REQUIRED WORK: Please transcribe exactly, and only, the lines of the data below between the line holding "camera: 65 degrees left, 15 degrees up" and the line holding "camera: 85 degrees right, 5 degrees down", inclusive.

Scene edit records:
= Beginning of Section =

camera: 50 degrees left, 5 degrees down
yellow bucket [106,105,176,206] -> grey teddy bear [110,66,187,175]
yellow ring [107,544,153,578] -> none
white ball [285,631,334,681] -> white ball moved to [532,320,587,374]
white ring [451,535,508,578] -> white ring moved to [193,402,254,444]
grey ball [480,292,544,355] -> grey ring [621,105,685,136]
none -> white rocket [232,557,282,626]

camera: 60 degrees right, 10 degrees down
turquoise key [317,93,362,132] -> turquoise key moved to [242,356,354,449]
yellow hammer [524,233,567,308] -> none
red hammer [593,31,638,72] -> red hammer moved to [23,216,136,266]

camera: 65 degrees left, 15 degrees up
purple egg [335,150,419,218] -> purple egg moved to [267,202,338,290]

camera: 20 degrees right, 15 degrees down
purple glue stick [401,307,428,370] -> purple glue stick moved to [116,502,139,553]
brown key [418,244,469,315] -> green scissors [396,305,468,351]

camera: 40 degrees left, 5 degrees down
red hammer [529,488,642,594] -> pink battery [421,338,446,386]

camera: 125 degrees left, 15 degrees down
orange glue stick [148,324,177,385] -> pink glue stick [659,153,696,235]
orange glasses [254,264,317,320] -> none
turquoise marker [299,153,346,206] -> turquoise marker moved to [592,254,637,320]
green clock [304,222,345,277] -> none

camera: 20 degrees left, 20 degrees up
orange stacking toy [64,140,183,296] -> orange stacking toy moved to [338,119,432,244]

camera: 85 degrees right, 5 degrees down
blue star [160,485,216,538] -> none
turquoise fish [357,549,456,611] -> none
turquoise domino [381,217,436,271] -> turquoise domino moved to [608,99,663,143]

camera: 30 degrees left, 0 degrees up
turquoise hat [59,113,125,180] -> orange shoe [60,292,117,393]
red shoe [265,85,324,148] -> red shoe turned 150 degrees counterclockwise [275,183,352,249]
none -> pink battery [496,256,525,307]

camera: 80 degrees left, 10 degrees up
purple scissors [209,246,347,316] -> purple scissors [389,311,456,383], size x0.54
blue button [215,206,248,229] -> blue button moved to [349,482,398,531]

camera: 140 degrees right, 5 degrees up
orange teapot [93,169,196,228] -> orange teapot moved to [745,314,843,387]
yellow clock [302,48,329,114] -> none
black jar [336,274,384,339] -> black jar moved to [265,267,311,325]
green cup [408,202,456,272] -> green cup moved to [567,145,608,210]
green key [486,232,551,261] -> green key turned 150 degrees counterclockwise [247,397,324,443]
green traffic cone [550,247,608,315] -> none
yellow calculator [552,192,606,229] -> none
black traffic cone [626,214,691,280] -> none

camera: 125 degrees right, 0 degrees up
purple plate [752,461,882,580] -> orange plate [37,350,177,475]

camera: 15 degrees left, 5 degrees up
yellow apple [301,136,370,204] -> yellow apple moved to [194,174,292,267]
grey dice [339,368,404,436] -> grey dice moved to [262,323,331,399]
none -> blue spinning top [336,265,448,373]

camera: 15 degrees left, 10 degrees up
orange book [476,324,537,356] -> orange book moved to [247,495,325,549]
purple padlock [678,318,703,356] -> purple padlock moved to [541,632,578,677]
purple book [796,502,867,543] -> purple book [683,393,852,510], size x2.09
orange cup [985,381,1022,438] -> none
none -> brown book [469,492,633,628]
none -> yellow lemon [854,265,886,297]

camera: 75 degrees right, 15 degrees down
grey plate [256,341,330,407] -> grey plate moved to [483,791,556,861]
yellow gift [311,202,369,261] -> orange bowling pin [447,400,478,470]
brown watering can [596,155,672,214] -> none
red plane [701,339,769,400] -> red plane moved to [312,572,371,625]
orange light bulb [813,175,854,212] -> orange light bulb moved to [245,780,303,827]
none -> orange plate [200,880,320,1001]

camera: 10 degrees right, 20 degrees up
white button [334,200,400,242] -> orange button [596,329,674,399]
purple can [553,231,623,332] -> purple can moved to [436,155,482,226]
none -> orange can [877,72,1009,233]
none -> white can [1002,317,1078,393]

= End of Section =

RESULT:
camera: 65 degrees left, 15 degrees up
purple egg [335,150,419,218] -> purple egg moved to [267,202,338,290]

camera: 20 degrees right, 15 degrees down
purple glue stick [401,307,428,370] -> purple glue stick moved to [116,502,139,553]
brown key [418,244,469,315] -> green scissors [396,305,468,351]

camera: 40 degrees left, 5 degrees down
red hammer [529,488,642,594] -> pink battery [421,338,446,386]

camera: 125 degrees left, 15 degrees down
orange glue stick [148,324,177,385] -> pink glue stick [659,153,696,235]
orange glasses [254,264,317,320] -> none
turquoise marker [299,153,346,206] -> turquoise marker moved to [592,254,637,320]
green clock [304,222,345,277] -> none

camera: 20 degrees left, 20 degrees up
orange stacking toy [64,140,183,296] -> orange stacking toy moved to [338,119,432,244]

camera: 85 degrees right, 5 degrees down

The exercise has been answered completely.